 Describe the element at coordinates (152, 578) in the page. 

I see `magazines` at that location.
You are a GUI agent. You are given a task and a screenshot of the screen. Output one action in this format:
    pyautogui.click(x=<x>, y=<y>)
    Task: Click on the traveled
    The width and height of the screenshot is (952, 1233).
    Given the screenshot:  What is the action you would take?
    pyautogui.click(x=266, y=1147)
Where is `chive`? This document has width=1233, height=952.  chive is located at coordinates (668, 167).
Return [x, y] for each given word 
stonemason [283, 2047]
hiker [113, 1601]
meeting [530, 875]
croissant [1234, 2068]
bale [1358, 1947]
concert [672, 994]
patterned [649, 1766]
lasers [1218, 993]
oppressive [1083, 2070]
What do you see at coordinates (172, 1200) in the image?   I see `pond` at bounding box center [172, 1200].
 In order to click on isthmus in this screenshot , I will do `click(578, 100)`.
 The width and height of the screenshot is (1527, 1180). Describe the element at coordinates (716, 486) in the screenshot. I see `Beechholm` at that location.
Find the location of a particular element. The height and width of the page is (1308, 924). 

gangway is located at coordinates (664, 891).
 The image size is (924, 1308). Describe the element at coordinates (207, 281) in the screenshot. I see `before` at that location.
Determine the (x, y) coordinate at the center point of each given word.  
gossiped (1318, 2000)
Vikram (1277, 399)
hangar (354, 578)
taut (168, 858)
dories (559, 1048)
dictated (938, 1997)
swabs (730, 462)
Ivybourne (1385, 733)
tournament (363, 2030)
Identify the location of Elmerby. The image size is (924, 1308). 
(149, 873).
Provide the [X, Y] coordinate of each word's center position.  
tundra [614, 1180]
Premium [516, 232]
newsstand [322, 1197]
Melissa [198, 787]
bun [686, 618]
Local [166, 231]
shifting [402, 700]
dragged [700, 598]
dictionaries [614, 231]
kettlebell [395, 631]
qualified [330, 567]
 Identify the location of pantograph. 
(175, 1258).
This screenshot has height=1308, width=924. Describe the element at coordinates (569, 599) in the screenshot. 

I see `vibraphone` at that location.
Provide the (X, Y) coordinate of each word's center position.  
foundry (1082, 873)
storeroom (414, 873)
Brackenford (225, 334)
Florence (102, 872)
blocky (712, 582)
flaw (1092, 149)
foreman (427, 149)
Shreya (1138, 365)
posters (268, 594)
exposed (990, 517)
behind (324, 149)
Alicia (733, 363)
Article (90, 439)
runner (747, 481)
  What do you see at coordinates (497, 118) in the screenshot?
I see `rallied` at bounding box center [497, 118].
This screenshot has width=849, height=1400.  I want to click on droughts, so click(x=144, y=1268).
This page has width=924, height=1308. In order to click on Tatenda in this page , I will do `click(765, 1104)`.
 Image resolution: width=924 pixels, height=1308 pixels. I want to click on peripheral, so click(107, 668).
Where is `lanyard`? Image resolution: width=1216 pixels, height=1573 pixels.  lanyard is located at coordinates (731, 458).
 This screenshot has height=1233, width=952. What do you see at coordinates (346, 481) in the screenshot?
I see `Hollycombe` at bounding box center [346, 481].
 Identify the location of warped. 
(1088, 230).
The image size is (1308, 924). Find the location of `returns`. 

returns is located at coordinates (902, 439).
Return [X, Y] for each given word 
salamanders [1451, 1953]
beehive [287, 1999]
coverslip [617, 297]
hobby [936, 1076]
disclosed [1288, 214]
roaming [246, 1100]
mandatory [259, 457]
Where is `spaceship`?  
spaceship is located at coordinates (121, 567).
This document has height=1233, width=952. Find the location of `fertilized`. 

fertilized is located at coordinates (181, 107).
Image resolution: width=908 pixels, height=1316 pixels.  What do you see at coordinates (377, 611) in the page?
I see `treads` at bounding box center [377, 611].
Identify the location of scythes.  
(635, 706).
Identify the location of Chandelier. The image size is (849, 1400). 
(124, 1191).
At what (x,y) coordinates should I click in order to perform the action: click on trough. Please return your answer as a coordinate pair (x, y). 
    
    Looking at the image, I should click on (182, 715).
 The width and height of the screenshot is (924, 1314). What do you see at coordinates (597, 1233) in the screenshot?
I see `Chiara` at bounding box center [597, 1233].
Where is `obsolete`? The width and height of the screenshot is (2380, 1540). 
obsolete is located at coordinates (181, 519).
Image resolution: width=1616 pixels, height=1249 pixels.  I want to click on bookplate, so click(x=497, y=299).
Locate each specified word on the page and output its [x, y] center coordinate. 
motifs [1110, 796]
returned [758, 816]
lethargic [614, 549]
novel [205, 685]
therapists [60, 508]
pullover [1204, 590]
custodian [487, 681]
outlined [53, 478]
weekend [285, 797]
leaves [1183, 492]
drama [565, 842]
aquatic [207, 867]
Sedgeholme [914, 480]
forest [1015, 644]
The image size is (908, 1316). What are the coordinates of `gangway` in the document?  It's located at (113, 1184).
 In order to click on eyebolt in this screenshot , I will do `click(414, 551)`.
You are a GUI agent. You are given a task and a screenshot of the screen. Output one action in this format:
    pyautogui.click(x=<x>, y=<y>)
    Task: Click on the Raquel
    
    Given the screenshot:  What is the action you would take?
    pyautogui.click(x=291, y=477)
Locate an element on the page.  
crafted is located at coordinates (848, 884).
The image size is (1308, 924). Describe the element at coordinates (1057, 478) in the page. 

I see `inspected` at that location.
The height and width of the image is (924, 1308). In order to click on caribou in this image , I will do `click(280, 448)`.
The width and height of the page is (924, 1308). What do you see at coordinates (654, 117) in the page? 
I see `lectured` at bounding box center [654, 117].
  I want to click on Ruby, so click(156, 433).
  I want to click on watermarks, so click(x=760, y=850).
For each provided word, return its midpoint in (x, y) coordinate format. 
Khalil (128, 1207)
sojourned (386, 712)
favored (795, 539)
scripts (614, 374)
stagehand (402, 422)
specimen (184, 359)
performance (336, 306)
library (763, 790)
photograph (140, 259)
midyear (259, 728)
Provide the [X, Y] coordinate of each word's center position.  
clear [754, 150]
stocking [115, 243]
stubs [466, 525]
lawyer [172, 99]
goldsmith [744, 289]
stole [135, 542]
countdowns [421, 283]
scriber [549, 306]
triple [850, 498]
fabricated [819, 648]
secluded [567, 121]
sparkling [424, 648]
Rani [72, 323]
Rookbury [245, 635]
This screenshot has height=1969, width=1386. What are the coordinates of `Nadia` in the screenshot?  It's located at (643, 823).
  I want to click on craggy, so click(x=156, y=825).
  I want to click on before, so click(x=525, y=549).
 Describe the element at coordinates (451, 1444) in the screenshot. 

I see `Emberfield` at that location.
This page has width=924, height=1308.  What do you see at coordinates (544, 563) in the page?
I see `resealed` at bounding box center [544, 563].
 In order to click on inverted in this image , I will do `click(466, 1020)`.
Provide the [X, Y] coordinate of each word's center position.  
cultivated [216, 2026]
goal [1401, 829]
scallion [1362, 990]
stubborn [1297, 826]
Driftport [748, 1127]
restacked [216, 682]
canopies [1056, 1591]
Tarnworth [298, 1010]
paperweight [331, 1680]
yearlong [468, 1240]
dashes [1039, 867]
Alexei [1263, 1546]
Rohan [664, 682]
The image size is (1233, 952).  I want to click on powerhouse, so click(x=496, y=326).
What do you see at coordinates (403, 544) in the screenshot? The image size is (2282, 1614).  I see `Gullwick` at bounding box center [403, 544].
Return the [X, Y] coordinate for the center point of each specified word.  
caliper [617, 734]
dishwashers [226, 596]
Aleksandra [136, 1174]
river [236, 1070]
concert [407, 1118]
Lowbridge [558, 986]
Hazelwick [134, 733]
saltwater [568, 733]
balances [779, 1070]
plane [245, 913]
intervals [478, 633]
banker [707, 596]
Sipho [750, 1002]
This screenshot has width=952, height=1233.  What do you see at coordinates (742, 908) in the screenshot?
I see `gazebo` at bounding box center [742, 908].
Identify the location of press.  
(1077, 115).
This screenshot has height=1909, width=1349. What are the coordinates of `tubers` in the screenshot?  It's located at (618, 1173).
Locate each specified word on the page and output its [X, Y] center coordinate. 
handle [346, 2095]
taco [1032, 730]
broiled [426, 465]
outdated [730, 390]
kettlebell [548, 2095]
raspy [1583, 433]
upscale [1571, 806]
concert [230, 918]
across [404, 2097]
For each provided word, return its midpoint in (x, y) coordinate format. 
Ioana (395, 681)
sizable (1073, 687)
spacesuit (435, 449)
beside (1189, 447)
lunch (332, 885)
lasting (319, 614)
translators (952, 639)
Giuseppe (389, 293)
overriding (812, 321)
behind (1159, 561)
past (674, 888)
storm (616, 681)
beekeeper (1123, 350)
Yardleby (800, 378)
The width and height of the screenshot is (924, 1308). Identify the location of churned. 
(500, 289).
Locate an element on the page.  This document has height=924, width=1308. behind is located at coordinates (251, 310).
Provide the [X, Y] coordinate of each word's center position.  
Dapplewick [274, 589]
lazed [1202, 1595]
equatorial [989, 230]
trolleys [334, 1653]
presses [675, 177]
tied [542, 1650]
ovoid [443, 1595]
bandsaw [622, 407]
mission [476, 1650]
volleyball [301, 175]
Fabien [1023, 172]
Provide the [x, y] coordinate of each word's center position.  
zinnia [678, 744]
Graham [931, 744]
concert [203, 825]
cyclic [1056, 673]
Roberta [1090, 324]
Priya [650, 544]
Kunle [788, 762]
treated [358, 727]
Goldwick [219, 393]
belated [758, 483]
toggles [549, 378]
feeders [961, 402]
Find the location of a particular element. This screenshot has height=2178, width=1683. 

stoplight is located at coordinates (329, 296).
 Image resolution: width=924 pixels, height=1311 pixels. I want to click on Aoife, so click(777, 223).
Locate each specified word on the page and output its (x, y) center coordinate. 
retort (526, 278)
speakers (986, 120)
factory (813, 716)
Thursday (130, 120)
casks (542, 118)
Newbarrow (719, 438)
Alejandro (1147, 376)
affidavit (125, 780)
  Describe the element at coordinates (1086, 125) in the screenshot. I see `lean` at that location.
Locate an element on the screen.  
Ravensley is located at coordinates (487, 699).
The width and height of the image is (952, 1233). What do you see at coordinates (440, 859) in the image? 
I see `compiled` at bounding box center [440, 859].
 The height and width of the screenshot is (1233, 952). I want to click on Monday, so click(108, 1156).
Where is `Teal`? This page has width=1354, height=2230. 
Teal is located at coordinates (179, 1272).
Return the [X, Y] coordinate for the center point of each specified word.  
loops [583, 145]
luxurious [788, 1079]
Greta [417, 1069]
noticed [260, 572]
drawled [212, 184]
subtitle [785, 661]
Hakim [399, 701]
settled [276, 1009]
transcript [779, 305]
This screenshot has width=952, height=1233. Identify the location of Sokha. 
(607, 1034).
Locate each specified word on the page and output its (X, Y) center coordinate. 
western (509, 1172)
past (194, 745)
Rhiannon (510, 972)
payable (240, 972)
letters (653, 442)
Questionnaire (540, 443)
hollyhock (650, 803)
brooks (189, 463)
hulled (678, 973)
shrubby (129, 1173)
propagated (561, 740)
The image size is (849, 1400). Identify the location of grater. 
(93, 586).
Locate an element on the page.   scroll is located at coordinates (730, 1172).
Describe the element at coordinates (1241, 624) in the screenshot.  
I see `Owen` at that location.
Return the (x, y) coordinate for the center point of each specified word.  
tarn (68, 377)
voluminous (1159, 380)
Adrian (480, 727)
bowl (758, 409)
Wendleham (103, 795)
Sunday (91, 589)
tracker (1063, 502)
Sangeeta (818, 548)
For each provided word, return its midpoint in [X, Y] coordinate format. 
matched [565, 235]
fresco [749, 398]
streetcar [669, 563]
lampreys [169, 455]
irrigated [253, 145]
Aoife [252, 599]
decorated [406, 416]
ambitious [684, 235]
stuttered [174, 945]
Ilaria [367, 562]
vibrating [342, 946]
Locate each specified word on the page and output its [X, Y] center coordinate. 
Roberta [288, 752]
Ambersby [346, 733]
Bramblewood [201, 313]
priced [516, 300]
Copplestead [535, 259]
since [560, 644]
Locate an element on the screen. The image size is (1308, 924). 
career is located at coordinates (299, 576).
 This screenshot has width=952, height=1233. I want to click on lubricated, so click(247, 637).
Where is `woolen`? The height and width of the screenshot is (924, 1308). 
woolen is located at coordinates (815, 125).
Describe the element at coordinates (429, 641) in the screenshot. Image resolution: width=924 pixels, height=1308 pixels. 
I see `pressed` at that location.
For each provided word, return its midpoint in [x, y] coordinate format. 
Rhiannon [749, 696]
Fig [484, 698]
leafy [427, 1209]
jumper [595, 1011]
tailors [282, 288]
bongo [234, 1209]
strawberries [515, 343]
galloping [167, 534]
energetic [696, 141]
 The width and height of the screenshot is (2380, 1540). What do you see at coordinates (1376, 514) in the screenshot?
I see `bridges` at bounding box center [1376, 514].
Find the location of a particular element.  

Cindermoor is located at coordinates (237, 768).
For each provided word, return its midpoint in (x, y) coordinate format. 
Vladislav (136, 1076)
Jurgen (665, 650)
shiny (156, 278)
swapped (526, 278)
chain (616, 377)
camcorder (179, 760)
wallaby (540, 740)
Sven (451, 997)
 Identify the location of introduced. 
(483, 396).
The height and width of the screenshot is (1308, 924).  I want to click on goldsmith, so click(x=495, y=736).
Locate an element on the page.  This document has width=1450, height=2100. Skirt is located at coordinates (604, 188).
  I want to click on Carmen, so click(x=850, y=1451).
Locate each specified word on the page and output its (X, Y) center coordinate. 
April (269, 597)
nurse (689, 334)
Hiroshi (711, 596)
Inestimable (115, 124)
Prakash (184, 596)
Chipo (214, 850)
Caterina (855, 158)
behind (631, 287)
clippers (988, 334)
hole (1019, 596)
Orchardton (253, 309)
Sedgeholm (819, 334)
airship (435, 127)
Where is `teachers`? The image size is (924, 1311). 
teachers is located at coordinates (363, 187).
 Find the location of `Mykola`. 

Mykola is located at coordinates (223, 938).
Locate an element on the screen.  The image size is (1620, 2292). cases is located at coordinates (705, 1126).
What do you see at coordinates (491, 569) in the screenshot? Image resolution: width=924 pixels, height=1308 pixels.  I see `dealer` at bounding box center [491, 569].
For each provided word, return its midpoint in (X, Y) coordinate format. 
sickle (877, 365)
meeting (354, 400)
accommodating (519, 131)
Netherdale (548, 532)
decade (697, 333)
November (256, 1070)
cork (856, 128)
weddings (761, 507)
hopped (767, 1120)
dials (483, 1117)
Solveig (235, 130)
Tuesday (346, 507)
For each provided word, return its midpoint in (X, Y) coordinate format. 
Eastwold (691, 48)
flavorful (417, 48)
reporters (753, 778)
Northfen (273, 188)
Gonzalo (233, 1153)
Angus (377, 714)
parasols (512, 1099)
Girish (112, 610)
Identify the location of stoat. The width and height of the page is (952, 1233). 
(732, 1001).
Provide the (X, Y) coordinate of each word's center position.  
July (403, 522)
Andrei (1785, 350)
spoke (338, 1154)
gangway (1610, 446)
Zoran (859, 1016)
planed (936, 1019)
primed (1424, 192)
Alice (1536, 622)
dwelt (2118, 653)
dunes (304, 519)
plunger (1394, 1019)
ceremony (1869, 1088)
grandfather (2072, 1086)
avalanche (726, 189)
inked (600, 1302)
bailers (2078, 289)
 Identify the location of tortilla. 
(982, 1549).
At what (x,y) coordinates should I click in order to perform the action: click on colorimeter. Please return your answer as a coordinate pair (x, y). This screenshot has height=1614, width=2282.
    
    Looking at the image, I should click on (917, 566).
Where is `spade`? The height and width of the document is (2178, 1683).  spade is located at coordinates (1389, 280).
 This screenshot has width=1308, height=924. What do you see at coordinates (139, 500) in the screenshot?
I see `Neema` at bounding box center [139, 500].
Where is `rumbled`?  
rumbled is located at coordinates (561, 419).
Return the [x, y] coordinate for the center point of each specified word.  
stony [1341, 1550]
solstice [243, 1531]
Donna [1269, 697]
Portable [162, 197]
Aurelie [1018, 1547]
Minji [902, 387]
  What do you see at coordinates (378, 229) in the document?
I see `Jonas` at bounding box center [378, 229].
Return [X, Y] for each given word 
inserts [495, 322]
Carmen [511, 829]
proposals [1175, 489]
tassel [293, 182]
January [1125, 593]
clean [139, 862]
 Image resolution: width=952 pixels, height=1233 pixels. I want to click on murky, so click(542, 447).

---------------

Rewrite the records from the line containing "inked (600, 1302)" through the end of the records, inclusive, replacing "tassel" with "pennant" and leaving everything else unchanged.

inked (600, 1302)
bailers (2078, 289)
 Identify the location of tortilla. 
(982, 1549).
At what (x,y) coordinates should I click in order to perform the action: click on colorimeter. Please return your answer as a coordinate pair (x, y). This screenshot has height=1614, width=2282.
    
    Looking at the image, I should click on (917, 566).
Where is `spade`? The height and width of the document is (2178, 1683).  spade is located at coordinates (1389, 280).
 This screenshot has width=1308, height=924. What do you see at coordinates (139, 500) in the screenshot?
I see `Neema` at bounding box center [139, 500].
Where is `rumbled`?  
rumbled is located at coordinates (561, 419).
Return the [x, y] coordinate for the center point of each specified word.  
stony [1341, 1550]
solstice [243, 1531]
Donna [1269, 697]
Portable [162, 197]
Aurelie [1018, 1547]
Minji [902, 387]
  What do you see at coordinates (378, 229) in the document?
I see `Jonas` at bounding box center [378, 229].
Return [X, Y] for each given word 
inserts [495, 322]
Carmen [511, 829]
proposals [1175, 489]
pennant [293, 182]
January [1125, 593]
clean [139, 862]
 Image resolution: width=952 pixels, height=1233 pixels. I want to click on murky, so click(542, 447).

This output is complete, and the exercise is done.